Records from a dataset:
= Beginning of Section =

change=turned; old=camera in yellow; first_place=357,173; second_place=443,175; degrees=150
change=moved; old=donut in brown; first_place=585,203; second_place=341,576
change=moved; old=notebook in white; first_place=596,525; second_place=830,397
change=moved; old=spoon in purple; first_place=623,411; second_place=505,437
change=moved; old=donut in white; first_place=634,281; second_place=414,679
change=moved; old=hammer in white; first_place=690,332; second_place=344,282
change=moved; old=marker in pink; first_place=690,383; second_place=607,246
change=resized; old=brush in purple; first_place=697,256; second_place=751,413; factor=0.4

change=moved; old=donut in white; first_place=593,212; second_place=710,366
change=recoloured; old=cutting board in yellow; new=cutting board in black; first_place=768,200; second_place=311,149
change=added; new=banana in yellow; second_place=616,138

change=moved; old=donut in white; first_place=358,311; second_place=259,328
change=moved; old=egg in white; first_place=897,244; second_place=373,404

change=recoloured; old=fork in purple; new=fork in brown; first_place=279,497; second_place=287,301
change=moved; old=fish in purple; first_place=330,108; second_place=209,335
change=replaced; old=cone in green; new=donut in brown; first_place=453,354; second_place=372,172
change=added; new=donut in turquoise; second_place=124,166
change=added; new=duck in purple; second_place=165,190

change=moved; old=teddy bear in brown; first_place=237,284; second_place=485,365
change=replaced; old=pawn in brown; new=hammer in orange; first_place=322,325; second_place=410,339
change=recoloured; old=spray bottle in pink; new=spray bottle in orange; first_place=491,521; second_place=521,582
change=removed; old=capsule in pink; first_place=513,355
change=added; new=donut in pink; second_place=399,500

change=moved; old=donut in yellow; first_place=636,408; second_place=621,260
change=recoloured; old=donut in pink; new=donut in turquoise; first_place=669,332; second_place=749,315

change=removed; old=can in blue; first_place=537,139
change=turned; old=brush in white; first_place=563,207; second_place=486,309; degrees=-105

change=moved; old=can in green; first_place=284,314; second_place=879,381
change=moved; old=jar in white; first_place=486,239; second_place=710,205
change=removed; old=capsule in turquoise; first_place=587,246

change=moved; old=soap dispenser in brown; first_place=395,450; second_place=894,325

= End of Section =

- **ABOUT THIS EXERCISE**
Copy every entry exactly.

- **COMPLETED TASK**
change=turned; old=camera in yellow; first_place=357,173; second_place=443,175; degrees=150
change=moved; old=donut in brown; first_place=585,203; second_place=341,576
change=moved; old=notebook in white; first_place=596,525; second_place=830,397
change=moved; old=spoon in purple; first_place=623,411; second_place=505,437
change=moved; old=donut in white; first_place=634,281; second_place=414,679
change=moved; old=hammer in white; first_place=690,332; second_place=344,282
change=moved; old=marker in pink; first_place=690,383; second_place=607,246
change=resized; old=brush in purple; first_place=697,256; second_place=751,413; factor=0.4

change=moved; old=donut in white; first_place=593,212; second_place=710,366
change=recoloured; old=cutting board in yellow; new=cutting board in black; first_place=768,200; second_place=311,149
change=added; new=banana in yellow; second_place=616,138

change=moved; old=donut in white; first_place=358,311; second_place=259,328
change=moved; old=egg in white; first_place=897,244; second_place=373,404

change=recoloured; old=fork in purple; new=fork in brown; first_place=279,497; second_place=287,301
change=moved; old=fish in purple; first_place=330,108; second_place=209,335
change=replaced; old=cone in green; new=donut in brown; first_place=453,354; second_place=372,172
change=added; new=donut in turquoise; second_place=124,166
change=added; new=duck in purple; second_place=165,190

change=moved; old=teddy bear in brown; first_place=237,284; second_place=485,365
change=replaced; old=pawn in brown; new=hammer in orange; first_place=322,325; second_place=410,339
change=recoloured; old=spray bottle in pink; new=spray bottle in orange; first_place=491,521; second_place=521,582
change=removed; old=capsule in pink; first_place=513,355
change=added; new=donut in pink; second_place=399,500

change=moved; old=donut in yellow; first_place=636,408; second_place=621,260
change=recoloured; old=donut in pink; new=donut in turquoise; first_place=669,332; second_place=749,315

change=removed; old=can in blue; first_place=537,139
change=turned; old=brush in white; first_place=563,207; second_place=486,309; degrees=-105

change=moved; old=can in green; first_place=284,314; second_place=879,381
change=moved; old=jar in white; first_place=486,239; second_place=710,205
change=removed; old=capsule in turquoise; first_place=587,246

change=moved; old=soap dispenser in brown; first_place=395,450; second_place=894,325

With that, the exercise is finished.